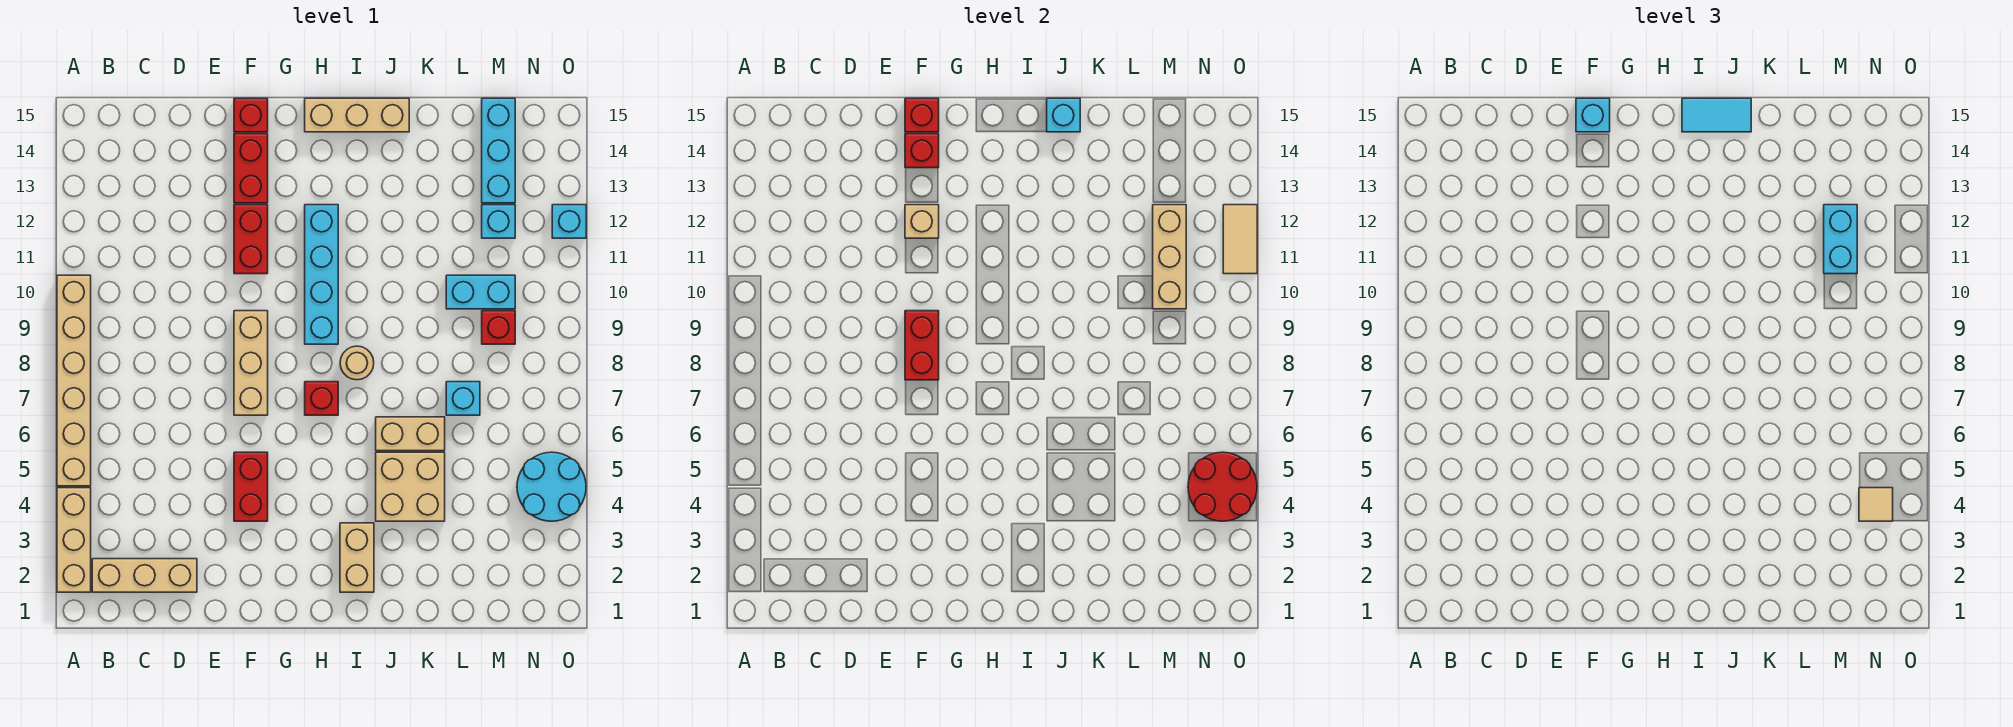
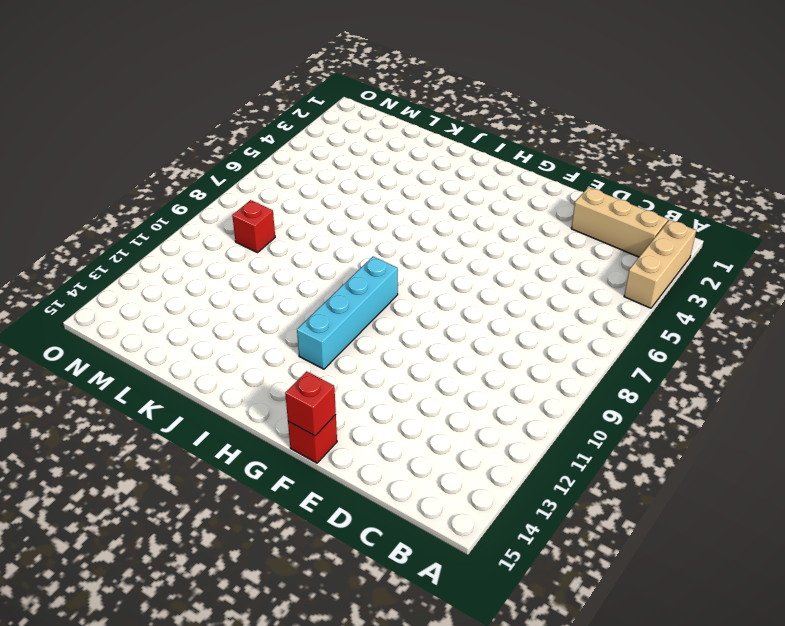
none -> tan brick A5:A10 level 1
none -> red brick F4:F5 level 1
none -> tan brick F7:F9 level 1
none -> red brick F11:F12 level 1

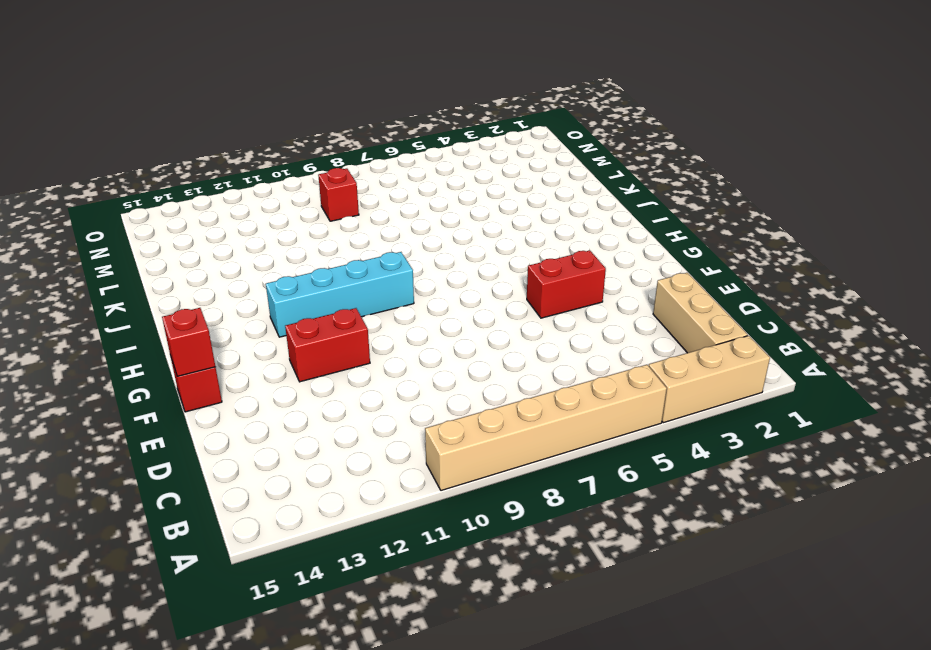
none -> tan brick F7:F9 level 1
none -> red brick F13:F14 level 1
none -> red brick H7 level 1
none -> tan brick H15:J15 level 1

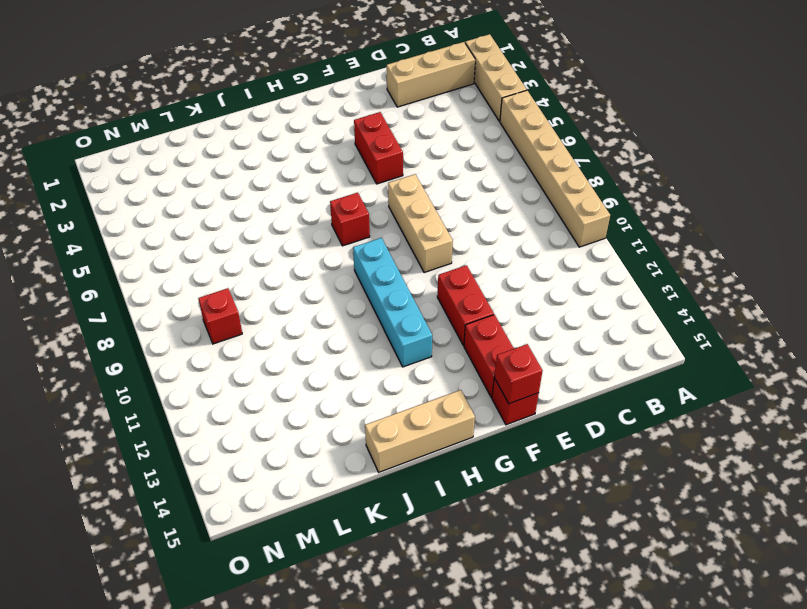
none -> tan brick I2:I3 level 1
none -> tan round brick I8 level 1
none -> tan brick J4:K5 level 1
none -> tan brick J6:K6 level 1

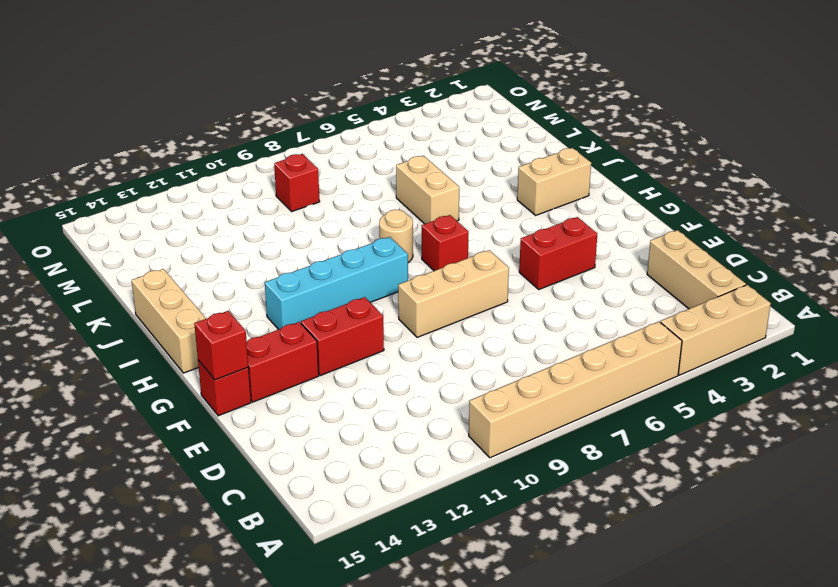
none -> tan brick J4:K5 level 1
none -> cyan brick L7 level 1
none -> cyan brick L10:M10 level 1
none -> cyan brick M12 level 1

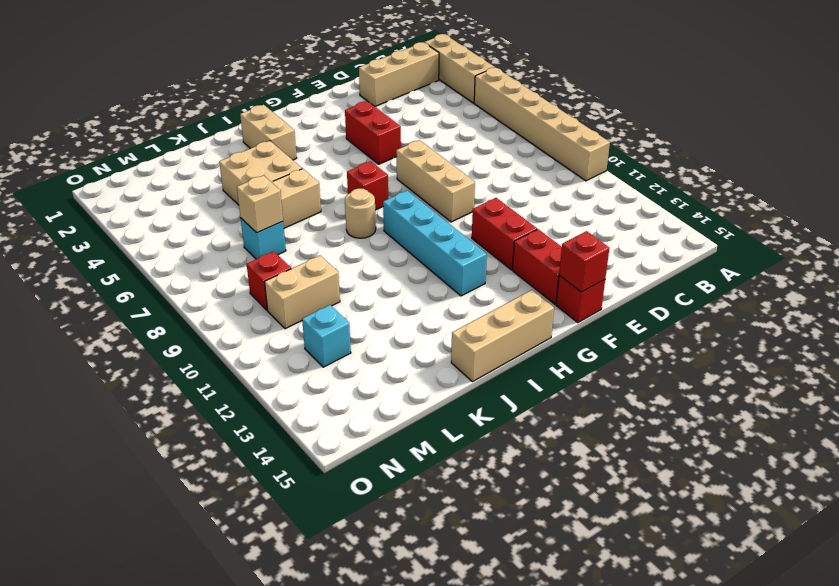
tan brick L7 level 2 -> tan brick F12 level 2
tan brick L10:M10 level 1 -> cyan brick L10:M10 level 1
none -> cyan brick M13:M15 level 1
none -> cyan round brick N4:O5 level 1
none -> cyan brick O12 level 1
none -> red brick F8:F9 level 2

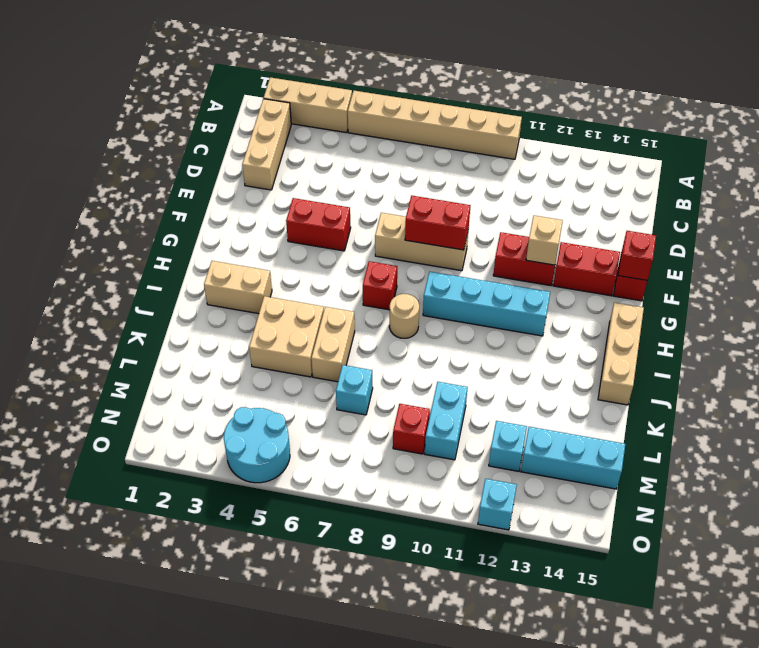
none -> red brick F14 level 2
none -> cyan brick J15 level 2
none -> tan brick M10:M12 level 2
none -> red round brick N4:O5 level 2

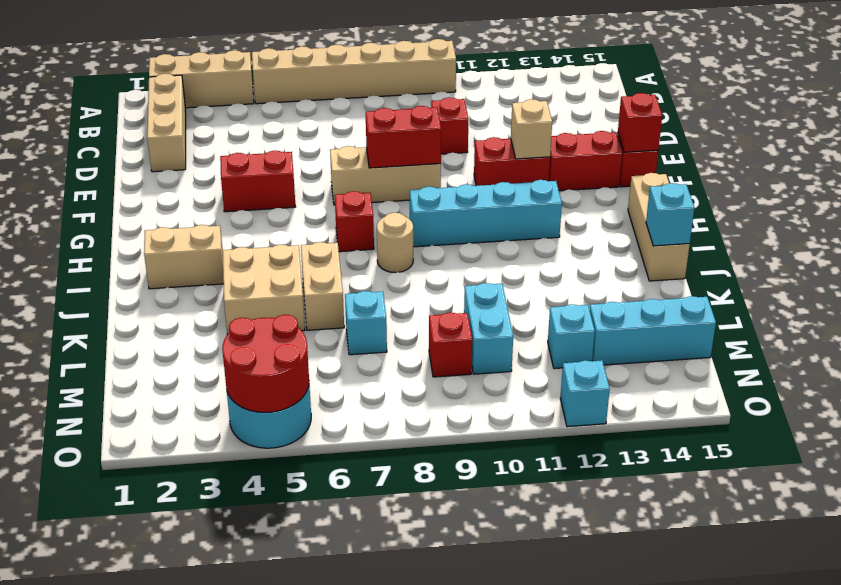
red brick D10 level 1 -> red brick F14 level 2
none -> tan brick M10:M12 level 2
none -> tan tile O11:O12 level 2
none -> cyan brick F15 level 3
none -> cyan tile I15:J15 level 3

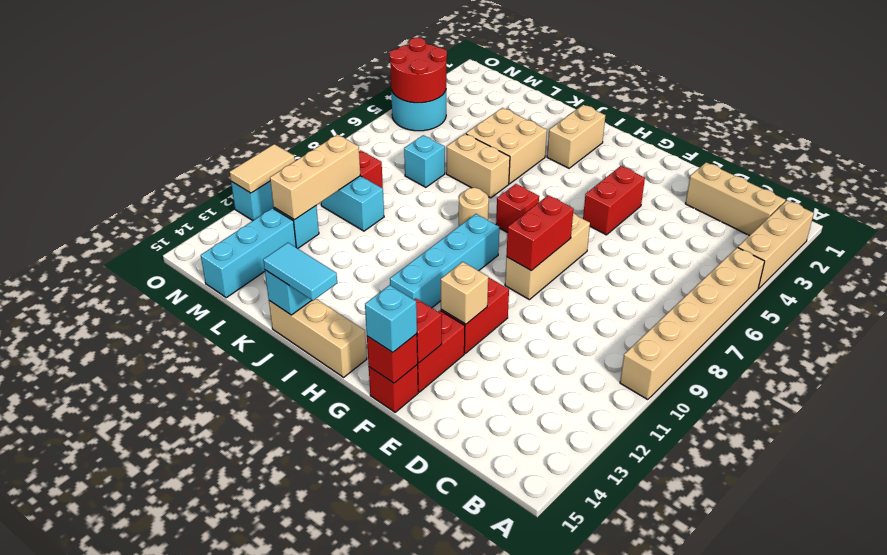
none -> cyan brick M11:M12 level 3
none -> tan tile N4 level 3

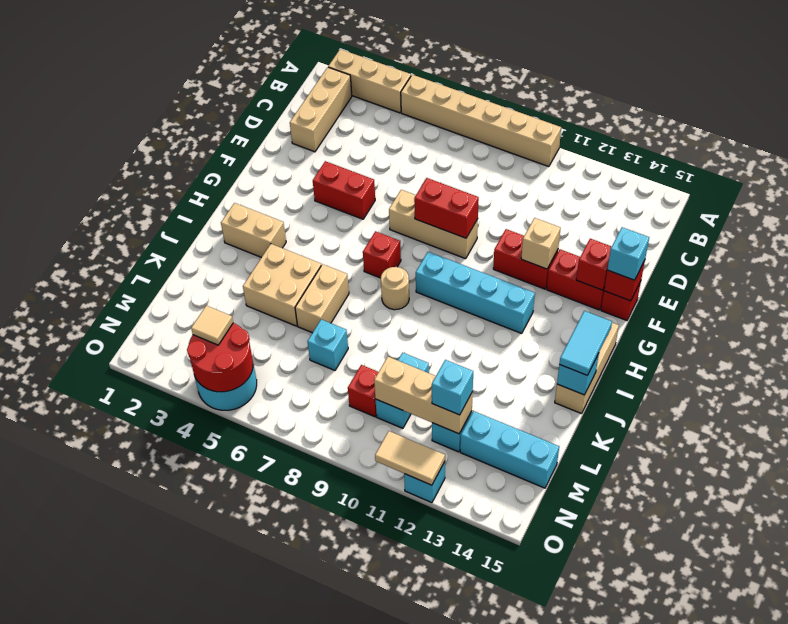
cyan brick M12 level 3 -> cyan brick M11:M12 level 3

______________________________

> _Work item_: The task calls for duplicating the data exactly, with no images kept.

> _Result of this task_:
none -> tan brick A5:A10 level 1
none -> red brick F4:F5 level 1
none -> tan brick F7:F9 level 1
none -> red brick F11:F12 level 1

none -> tan brick F7:F9 level 1
none -> red brick F13:F14 level 1
none -> red brick H7 level 1
none -> tan brick H15:J15 level 1

none -> tan brick I2:I3 level 1
none -> tan round brick I8 level 1
none -> tan brick J4:K5 level 1
none -> tan brick J6:K6 level 1

none -> tan brick J4:K5 level 1
none -> cyan brick L7 level 1
none -> cyan brick L10:M10 level 1
none -> cyan brick M12 level 1

tan brick L7 level 2 -> tan brick F12 level 2
tan brick L10:M10 level 1 -> cyan brick L10:M10 level 1
none -> cyan brick M13:M15 level 1
none -> cyan round brick N4:O5 level 1
none -> cyan brick O12 level 1
none -> red brick F8:F9 level 2

none -> red brick F14 level 2
none -> cyan brick J15 level 2
none -> tan brick M10:M12 level 2
none -> red round brick N4:O5 level 2

red brick D10 level 1 -> red brick F14 level 2
none -> tan brick M10:M12 level 2
none -> tan tile O11:O12 level 2
none -> cyan brick F15 level 3
none -> cyan tile I15:J15 level 3

none -> cyan brick M11:M12 level 3
none -> tan tile N4 level 3

cyan brick M12 level 3 -> cyan brick M11:M12 level 3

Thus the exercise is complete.